WHAT YOU HAVE TO DO:
Output every record below exactly.

^^^^

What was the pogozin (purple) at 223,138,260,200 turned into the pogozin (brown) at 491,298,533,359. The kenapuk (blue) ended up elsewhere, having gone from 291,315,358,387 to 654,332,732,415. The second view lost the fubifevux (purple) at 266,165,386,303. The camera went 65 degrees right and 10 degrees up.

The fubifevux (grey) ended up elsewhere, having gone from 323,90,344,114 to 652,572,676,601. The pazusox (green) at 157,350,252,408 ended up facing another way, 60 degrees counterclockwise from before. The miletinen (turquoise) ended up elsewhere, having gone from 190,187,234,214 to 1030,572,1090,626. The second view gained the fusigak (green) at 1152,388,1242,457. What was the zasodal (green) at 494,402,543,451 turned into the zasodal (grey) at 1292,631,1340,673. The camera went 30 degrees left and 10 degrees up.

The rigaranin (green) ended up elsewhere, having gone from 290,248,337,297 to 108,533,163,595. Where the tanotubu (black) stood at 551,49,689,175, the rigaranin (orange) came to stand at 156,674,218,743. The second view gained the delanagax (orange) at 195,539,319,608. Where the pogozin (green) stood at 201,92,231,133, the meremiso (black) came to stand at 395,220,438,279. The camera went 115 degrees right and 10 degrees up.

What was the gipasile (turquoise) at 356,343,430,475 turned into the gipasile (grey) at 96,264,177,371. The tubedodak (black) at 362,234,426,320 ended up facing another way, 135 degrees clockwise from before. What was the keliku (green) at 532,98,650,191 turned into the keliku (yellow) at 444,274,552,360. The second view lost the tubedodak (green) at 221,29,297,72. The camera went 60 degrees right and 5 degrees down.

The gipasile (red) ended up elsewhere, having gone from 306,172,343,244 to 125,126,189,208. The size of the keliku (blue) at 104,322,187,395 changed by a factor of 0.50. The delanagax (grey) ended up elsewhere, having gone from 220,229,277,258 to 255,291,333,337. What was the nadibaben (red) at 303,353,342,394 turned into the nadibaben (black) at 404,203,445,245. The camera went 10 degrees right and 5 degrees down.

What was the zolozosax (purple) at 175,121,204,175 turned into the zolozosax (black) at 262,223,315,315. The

^^^^

FINISHED EXERCISE:
What was the pogozin (purple) at 223,138,260,200 turned into the pogozin (brown) at 491,298,533,359. The kenapuk (blue) ended up elsewhere, having gone from 291,315,358,387 to 654,332,732,415. The second view lost the fubifevux (purple) at 266,165,386,303. The camera went 65 degrees right and 10 degrees up.

The fubifevux (grey) ended up elsewhere, having gone from 323,90,344,114 to 652,572,676,601. The pazusox (green) at 157,350,252,408 ended up facing another way, 60 degrees counterclockwise from before. The miletinen (turquoise) ended up elsewhere, having gone from 190,187,234,214 to 1030,572,1090,626. The second view gained the fusigak (green) at 1152,388,1242,457. What was the zasodal (green) at 494,402,543,451 turned into the zasodal (grey) at 1292,631,1340,673. The camera went 30 degrees left and 10 degrees up.

The rigaranin (green) ended up elsewhere, having gone from 290,248,337,297 to 108,533,163,595. Where the tanotubu (black) stood at 551,49,689,175, the rigaranin (orange) came to stand at 156,674,218,743. The second view gained the delanagax (orange) at 195,539,319,608. Where the pogozin (green) stood at 201,92,231,133, the meremiso (black) came to stand at 395,220,438,279. The camera went 115 degrees right and 10 degrees up.

What was the gipasile (turquoise) at 356,343,430,475 turned into the gipasile (grey) at 96,264,177,371. The tubedodak (black) at 362,234,426,320 ended up facing another way, 135 degrees clockwise from before. What was the keliku (green) at 532,98,650,191 turned into the keliku (yellow) at 444,274,552,360. The second view lost the tubedodak (green) at 221,29,297,72. The camera went 60 degrees right and 5 degrees down.

The gipasile (red) ended up elsewhere, having gone from 306,172,343,244 to 125,126,189,208. The size of the keliku (blue) at 104,322,187,395 changed by a factor of 0.50. The delanagax (grey) ended up elsewhere, having gone from 220,229,277,258 to 255,291,333,337. What was the nadibaben (red) at 303,353,342,394 turned into the nadibaben (black) at 404,203,445,245. The camera went 10 degrees right and 5 degrees down.

What was the zolozosax (purple) at 175,121,204,175 turned into the zolozosax (black) at 262,223,315,315. The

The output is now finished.